> Exercise data:
--------------------------------
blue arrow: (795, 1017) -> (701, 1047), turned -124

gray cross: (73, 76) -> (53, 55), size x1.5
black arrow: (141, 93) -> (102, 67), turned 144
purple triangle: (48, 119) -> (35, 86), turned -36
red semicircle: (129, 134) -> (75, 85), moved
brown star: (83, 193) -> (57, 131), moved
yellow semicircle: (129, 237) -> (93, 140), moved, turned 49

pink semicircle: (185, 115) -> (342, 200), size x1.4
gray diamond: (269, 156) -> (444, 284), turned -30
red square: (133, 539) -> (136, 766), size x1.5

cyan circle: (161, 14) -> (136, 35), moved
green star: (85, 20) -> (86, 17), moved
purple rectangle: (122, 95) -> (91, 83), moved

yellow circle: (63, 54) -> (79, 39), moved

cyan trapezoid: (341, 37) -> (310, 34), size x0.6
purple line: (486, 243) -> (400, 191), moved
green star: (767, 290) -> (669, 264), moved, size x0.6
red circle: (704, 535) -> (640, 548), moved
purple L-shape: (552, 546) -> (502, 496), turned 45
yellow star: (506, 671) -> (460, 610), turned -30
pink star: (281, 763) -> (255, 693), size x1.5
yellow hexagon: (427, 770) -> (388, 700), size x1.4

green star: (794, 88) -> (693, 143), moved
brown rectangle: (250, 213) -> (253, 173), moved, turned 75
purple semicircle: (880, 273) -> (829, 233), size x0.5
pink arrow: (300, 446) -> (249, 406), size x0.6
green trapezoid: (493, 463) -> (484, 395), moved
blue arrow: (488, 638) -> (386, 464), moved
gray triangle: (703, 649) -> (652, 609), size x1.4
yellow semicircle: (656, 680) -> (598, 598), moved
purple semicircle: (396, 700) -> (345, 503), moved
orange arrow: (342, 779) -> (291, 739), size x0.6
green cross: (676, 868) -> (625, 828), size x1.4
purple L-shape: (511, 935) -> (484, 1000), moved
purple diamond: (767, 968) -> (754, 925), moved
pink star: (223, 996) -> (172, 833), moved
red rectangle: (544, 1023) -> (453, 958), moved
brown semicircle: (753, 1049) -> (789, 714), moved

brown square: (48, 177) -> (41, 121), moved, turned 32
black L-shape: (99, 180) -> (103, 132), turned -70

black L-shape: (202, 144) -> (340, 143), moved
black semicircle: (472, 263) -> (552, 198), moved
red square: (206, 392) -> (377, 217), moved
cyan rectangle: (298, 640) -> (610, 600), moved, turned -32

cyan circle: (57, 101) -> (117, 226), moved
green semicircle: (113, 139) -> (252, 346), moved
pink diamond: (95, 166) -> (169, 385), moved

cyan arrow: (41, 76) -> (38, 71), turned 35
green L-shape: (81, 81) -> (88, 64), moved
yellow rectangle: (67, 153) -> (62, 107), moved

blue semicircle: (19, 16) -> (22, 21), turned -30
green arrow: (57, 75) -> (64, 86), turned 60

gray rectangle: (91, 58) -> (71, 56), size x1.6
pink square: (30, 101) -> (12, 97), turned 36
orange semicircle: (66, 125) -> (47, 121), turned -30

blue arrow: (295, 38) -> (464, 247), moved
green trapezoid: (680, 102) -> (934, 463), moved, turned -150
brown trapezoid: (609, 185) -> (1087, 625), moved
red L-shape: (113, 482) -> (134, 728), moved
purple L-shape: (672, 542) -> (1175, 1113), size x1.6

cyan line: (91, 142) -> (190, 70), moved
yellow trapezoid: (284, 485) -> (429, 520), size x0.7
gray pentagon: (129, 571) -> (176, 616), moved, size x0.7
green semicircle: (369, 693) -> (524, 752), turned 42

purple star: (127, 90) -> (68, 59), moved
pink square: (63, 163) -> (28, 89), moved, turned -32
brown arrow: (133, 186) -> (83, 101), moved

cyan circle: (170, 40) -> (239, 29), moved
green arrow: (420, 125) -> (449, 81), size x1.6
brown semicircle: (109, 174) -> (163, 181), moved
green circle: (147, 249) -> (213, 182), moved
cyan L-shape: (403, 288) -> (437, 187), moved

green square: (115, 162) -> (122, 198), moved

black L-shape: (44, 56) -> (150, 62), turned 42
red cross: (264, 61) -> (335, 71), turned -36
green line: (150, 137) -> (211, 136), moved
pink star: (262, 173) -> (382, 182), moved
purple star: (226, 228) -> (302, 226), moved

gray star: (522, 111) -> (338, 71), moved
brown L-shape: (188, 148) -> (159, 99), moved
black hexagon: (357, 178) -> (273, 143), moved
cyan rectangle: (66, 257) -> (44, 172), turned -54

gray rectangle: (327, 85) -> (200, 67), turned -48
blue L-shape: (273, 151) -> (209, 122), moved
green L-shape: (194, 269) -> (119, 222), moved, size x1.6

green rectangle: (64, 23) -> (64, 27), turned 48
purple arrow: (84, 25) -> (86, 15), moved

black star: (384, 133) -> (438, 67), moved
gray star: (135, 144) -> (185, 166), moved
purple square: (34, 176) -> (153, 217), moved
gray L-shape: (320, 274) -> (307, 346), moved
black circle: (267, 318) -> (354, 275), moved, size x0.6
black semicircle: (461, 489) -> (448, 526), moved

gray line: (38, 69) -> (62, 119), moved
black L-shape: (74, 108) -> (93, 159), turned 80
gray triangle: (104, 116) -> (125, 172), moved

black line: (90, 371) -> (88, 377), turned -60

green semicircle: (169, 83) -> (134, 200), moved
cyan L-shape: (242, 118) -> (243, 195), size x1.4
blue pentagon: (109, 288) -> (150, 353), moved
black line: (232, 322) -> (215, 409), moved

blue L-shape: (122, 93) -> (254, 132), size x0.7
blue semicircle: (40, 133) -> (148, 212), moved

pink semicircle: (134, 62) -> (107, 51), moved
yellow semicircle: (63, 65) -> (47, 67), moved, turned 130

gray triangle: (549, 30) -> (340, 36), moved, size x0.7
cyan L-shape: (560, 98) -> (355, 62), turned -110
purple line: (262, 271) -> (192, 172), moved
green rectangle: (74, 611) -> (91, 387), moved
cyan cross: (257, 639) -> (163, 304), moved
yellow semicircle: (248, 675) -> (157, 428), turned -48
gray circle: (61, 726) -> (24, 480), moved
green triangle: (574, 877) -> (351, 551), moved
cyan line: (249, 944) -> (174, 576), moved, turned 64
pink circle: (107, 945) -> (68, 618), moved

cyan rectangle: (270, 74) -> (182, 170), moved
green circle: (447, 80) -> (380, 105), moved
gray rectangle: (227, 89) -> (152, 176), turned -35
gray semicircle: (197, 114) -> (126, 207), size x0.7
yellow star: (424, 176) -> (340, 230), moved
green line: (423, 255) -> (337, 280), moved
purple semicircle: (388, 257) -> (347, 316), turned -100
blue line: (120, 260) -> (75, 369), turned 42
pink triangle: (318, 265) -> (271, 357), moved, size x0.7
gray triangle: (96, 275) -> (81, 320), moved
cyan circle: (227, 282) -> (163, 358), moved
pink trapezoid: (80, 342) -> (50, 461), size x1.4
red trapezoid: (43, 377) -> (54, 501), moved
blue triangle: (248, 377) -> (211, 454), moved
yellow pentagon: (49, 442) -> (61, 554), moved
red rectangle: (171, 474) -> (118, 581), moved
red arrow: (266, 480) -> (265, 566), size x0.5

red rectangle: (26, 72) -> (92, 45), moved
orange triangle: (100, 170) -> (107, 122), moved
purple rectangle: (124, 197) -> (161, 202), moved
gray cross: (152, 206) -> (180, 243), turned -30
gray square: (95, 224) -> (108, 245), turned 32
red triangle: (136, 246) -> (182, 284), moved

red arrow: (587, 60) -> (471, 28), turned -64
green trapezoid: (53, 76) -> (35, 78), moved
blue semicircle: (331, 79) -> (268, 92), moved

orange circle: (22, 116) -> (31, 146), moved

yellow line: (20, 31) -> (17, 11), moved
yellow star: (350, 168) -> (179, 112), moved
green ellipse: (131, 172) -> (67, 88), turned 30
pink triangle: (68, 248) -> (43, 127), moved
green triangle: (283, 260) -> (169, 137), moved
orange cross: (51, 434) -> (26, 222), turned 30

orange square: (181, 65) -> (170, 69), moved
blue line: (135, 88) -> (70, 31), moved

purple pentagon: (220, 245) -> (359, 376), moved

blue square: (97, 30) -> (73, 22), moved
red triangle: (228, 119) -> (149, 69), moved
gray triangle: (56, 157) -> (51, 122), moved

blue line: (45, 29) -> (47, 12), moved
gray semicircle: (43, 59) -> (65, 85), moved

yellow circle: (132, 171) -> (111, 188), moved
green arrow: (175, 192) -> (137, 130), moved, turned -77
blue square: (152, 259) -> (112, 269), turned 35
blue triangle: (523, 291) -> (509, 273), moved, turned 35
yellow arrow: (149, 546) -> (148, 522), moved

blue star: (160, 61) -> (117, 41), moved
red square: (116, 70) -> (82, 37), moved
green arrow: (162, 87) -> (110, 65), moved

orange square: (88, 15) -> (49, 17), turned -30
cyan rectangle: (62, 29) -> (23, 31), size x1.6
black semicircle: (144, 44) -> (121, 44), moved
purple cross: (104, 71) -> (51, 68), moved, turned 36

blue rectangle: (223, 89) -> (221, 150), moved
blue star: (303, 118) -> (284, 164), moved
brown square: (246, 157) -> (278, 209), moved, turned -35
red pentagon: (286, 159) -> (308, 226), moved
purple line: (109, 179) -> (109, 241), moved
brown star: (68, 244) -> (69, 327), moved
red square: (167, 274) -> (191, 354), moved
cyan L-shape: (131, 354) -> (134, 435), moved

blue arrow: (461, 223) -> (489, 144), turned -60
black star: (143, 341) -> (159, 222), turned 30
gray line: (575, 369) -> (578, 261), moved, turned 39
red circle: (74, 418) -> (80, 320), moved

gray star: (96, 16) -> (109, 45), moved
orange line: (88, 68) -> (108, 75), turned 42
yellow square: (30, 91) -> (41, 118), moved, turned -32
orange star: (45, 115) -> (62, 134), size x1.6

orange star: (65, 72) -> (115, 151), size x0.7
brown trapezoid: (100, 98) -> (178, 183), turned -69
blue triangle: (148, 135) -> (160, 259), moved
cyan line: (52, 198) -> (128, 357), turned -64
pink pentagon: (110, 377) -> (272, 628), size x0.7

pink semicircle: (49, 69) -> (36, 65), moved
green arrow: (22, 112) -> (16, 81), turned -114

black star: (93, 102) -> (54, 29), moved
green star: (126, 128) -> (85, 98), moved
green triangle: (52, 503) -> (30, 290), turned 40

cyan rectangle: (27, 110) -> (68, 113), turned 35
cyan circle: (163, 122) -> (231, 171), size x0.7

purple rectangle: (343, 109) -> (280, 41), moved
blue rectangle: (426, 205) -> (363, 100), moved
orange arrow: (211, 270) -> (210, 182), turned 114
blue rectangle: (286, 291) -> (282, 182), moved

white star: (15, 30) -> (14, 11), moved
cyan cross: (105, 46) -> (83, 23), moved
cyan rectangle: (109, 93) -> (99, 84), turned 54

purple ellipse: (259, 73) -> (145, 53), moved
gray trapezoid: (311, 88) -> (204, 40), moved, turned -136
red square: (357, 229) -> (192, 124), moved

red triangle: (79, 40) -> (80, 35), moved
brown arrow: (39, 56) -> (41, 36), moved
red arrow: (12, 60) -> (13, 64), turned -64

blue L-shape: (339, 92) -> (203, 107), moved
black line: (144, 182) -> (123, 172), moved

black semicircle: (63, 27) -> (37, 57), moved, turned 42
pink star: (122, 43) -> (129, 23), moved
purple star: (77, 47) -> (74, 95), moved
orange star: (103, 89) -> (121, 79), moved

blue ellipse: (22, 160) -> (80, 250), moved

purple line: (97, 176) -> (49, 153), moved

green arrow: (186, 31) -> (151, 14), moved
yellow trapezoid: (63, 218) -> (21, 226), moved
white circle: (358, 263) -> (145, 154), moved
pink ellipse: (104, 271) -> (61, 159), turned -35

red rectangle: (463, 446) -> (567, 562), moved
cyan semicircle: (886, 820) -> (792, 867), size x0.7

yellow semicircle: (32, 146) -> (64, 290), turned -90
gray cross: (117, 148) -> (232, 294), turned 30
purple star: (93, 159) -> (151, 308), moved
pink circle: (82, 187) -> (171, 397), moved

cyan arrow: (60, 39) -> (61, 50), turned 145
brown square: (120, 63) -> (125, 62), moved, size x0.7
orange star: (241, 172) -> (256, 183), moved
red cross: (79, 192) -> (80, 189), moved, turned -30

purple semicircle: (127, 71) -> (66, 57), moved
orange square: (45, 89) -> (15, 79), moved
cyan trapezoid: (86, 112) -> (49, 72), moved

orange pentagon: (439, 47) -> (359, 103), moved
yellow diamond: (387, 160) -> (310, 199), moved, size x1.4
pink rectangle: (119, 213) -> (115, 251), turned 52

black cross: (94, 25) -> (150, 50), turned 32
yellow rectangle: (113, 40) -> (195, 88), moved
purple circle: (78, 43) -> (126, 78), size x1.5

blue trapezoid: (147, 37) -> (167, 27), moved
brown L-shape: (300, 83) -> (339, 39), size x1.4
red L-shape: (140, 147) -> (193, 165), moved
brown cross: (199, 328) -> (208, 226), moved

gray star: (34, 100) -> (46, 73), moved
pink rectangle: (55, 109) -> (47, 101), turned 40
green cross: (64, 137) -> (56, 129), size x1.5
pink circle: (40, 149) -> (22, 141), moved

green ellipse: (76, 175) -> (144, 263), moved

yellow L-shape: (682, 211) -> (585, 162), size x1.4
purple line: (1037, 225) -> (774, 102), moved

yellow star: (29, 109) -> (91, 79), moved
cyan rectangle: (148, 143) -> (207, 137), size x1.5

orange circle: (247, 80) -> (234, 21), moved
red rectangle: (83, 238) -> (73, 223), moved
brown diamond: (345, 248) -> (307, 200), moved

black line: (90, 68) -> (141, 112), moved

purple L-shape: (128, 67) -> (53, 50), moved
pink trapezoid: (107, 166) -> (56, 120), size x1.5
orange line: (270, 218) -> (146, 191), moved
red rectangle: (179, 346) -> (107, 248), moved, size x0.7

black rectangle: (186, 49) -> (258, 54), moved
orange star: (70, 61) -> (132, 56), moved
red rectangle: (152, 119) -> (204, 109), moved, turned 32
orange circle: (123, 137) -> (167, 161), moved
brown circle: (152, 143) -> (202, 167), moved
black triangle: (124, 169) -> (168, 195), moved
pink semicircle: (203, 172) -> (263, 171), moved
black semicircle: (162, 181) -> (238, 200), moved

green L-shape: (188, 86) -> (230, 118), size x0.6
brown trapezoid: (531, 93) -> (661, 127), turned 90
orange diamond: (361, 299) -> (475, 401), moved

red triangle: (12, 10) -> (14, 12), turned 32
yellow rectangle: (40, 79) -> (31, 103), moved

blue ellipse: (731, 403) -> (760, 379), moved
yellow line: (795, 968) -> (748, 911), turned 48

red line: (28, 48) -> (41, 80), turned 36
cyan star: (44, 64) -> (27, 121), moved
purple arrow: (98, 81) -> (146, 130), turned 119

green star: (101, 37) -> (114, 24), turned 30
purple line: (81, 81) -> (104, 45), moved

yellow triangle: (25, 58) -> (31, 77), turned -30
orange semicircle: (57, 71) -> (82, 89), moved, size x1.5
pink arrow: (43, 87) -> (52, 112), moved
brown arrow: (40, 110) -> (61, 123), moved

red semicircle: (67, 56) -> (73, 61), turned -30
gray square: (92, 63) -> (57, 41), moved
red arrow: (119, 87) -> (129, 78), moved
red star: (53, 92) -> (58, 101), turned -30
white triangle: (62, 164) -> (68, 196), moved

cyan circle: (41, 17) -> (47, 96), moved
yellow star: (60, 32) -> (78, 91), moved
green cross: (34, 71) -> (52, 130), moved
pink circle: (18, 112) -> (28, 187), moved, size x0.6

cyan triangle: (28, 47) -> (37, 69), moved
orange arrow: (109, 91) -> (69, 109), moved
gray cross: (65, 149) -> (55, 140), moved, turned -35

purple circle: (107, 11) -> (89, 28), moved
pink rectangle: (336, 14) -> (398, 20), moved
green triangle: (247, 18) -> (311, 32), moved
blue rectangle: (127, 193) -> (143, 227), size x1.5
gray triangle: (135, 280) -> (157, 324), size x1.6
--------------------------------
> Work order: Take the listing from its first line to the line containing "red circle: (704, 535) -> (640, 548), moved". Reproduce those lines exactly and nothing else.

> Answer to the problem:
blue arrow: (795, 1017) -> (701, 1047), turned -124

gray cross: (73, 76) -> (53, 55), size x1.5
black arrow: (141, 93) -> (102, 67), turned 144
purple triangle: (48, 119) -> (35, 86), turned -36
red semicircle: (129, 134) -> (75, 85), moved
brown star: (83, 193) -> (57, 131), moved
yellow semicircle: (129, 237) -> (93, 140), moved, turned 49

pink semicircle: (185, 115) -> (342, 200), size x1.4
gray diamond: (269, 156) -> (444, 284), turned -30
red square: (133, 539) -> (136, 766), size x1.5

cyan circle: (161, 14) -> (136, 35), moved
green star: (85, 20) -> (86, 17), moved
purple rectangle: (122, 95) -> (91, 83), moved

yellow circle: (63, 54) -> (79, 39), moved

cyan trapezoid: (341, 37) -> (310, 34), size x0.6
purple line: (486, 243) -> (400, 191), moved
green star: (767, 290) -> (669, 264), moved, size x0.6
red circle: (704, 535) -> (640, 548), moved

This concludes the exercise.